» WHAT TO DO
All lines from the line containing "blue brick L11:M11" up to and including the last line of the listing below should be echoed exactly; no other lines belong in the response.
★ ★ ★
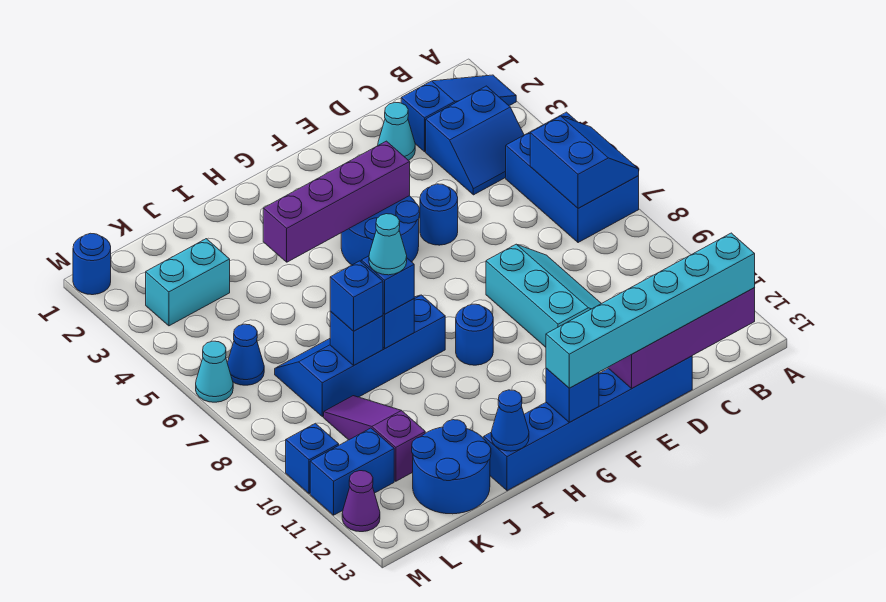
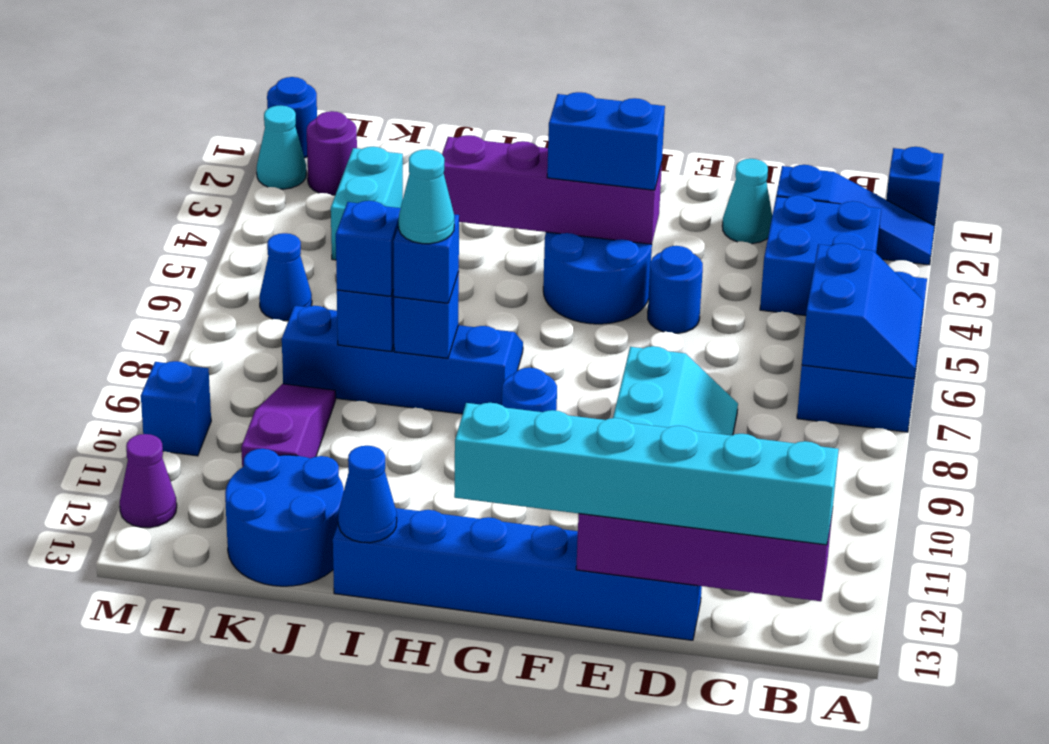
blue slope B3:C4 level 1 top 3 -> blue brick B3:C4 level 1
blue brick G13 level 2 -> blue brick A1 level 1
cyan brick K3:L3 level 1 -> cyan brick K3:K4 level 1
none -> purple round brick L2 level 1
blue brick L11:M11 level 1 -> blue brick F4:G4 level 3
cyan cone M6 level 1 -> cyan cone M2 level 1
★ ★ ★
» RESULT OF THE EXERCISE
blue brick L11:M11 level 1 -> blue brick F4:G4 level 3
cyan cone M6 level 1 -> cyan cone M2 level 1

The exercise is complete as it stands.